What to do: Task for the records below: copy exactly, and only, the line containing "bekemik (green) 451, 230, 23, 40" and every line after it to the end, with pictures left out.

Provided records:
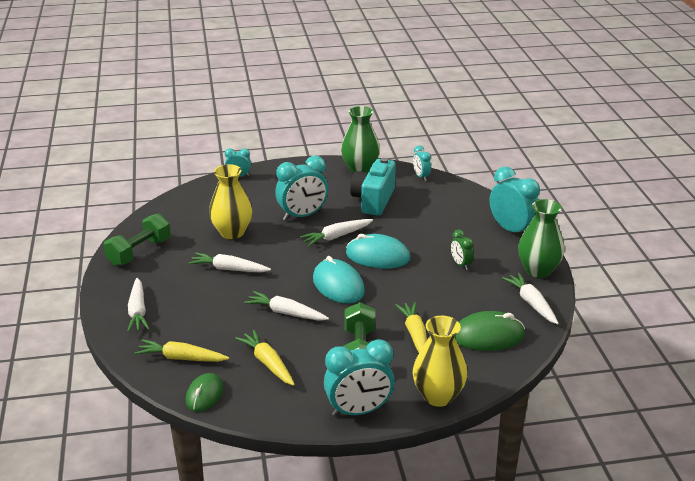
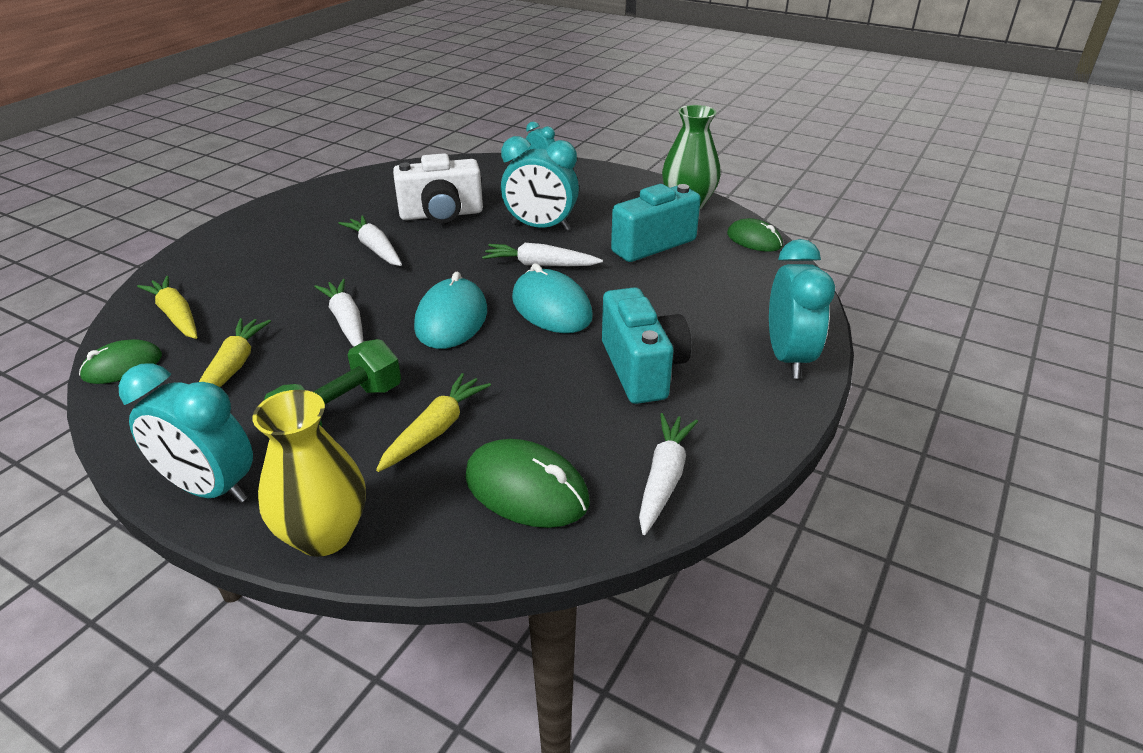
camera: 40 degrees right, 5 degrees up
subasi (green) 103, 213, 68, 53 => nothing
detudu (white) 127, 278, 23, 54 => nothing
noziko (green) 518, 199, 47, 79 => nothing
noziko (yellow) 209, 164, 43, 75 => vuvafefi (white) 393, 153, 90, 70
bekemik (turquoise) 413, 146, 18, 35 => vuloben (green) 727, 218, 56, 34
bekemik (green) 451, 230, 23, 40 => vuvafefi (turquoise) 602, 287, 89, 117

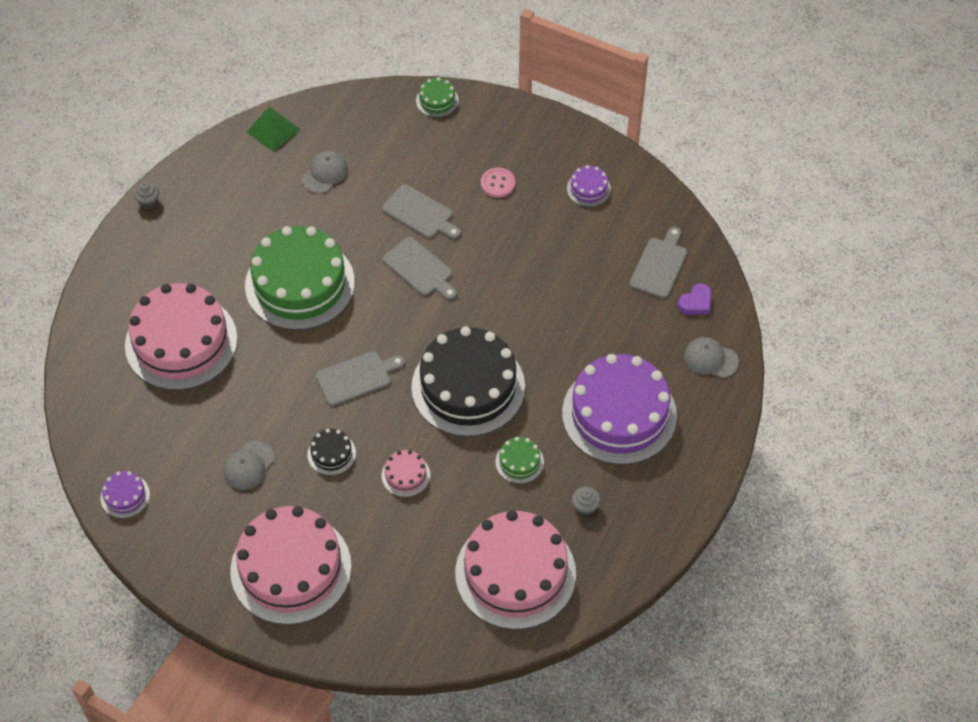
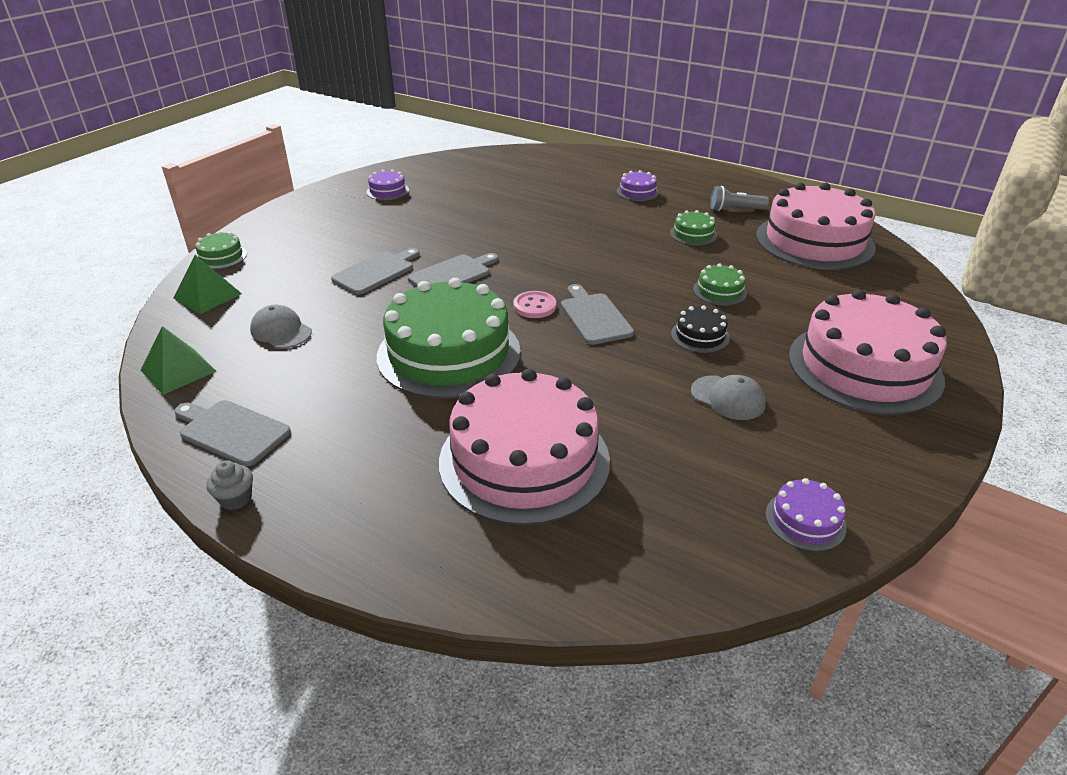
camera: 85 degrees left, 20 degrees down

Reply to the task:
bekemik (green) 451, 230, 23, 40 => vuvafefi (turquoise) 602, 287, 89, 117

camera: 85 degrees left, 20 degrees down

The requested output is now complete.